For each line of the data that includes the word "plate", copy the line.

───── The data ─────

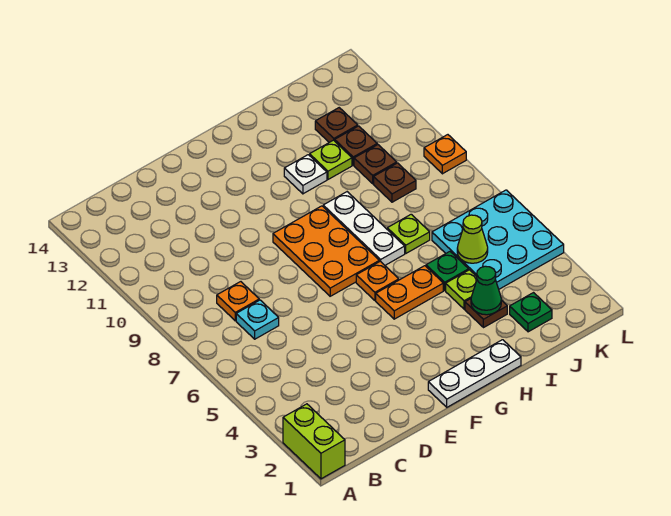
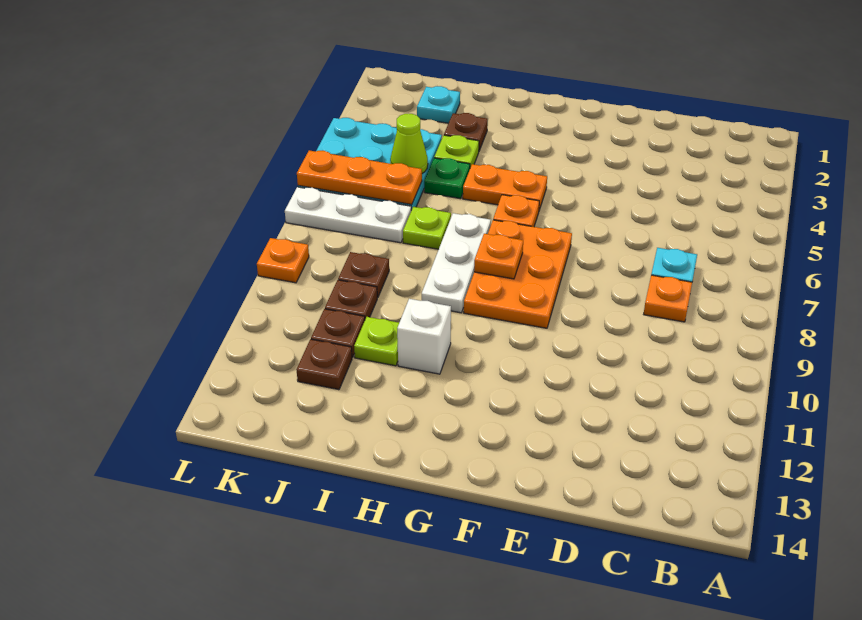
lime brick A1:A2 level 1 -> none
white plate F1:H1 level 1 -> white plate J7:L7 level 1
none -> orange plate G8 level 2
white plate H11 level 1 -> white brick H11 level 1
green cone I3 level 2 -> none
green plate J2 level 1 -> cyan plate J2 level 1
none -> orange plate J6:L6 level 2

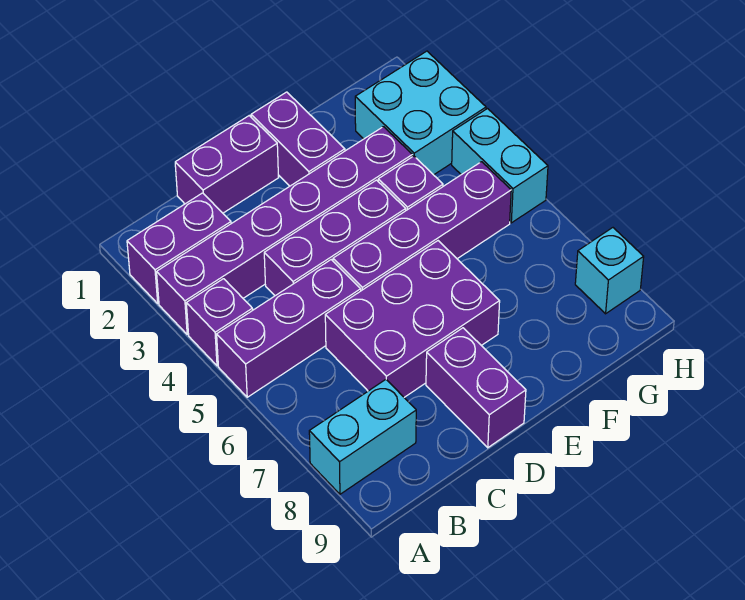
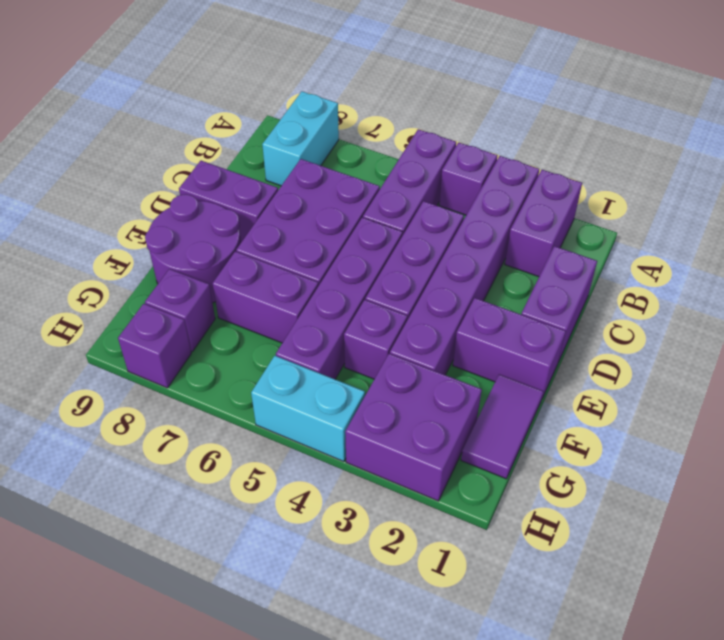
none -> purple round brick E8:F9 level 1
none -> purple tile F1:G1 level 1
none -> purple brick F6:F7 level 1
cyan brick G2:H3 level 1 -> purple brick G2:H3 level 1
none -> purple brick G8 level 1
cyan brick H8 level 1 -> purple brick H8 level 1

─────

## Result of the exercise
white plate F1:H1 level 1 -> white plate J7:L7 level 1
none -> orange plate G8 level 2
white plate H11 level 1 -> white brick H11 level 1
green plate J2 level 1 -> cyan plate J2 level 1
none -> orange plate J6:L6 level 2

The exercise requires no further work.